■ EXERCISE BRIEF: Your task is to return the line containing "[349, 280, 406, 400]" and each line after it through the end of the entries, exactly, with no other lines.
━━━ RECORD SET
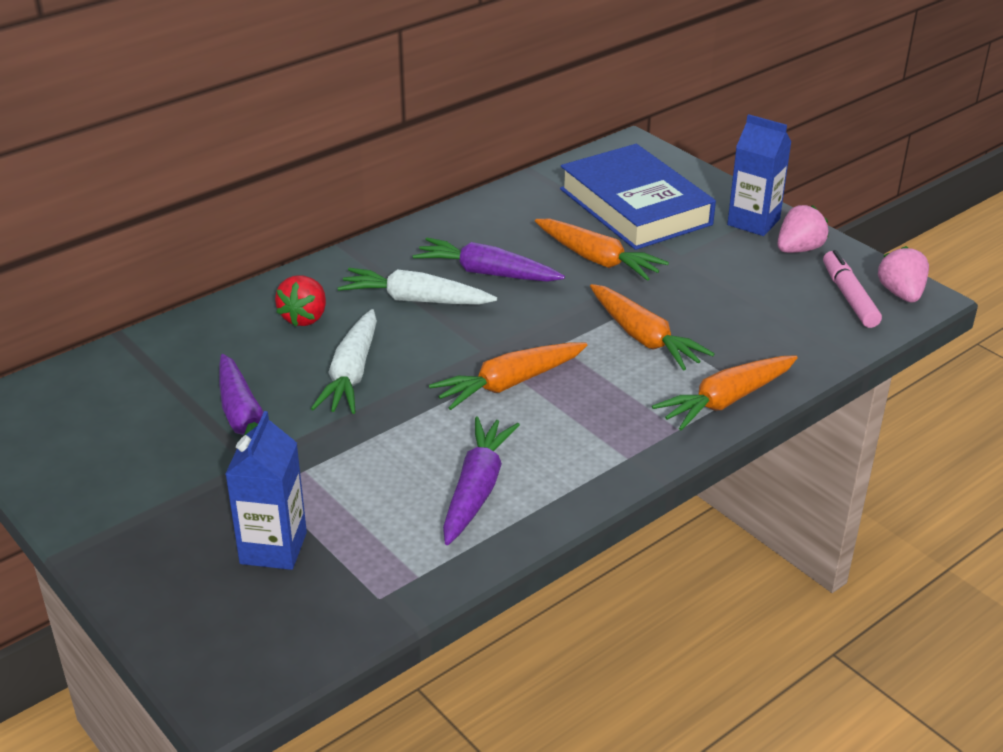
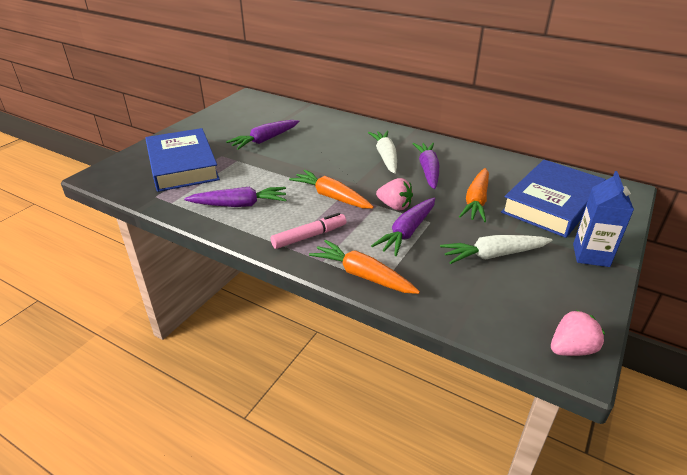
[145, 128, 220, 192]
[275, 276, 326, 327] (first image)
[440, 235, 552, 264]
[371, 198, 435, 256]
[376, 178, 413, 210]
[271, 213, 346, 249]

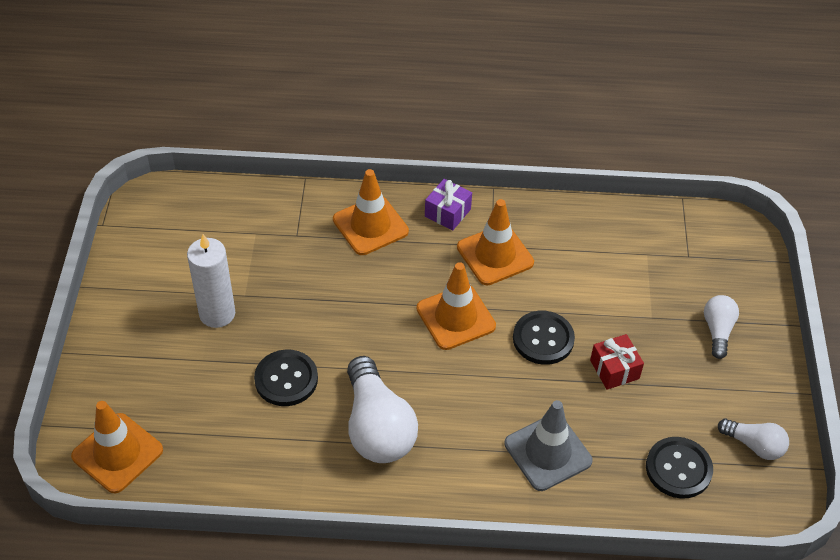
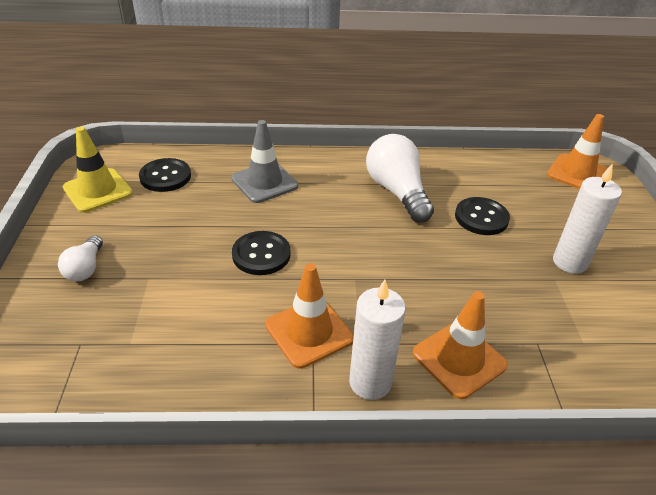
[417, 262, 496, 350] (first image)
[349, 280, 406, 400]
[590, 334, 644, 390] (first image)
[63, 127, 133, 213]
━━━━━━
■ FINISHED EXERCISE:
[349, 280, 406, 400]
[590, 334, 644, 390] (first image)
[63, 127, 133, 213]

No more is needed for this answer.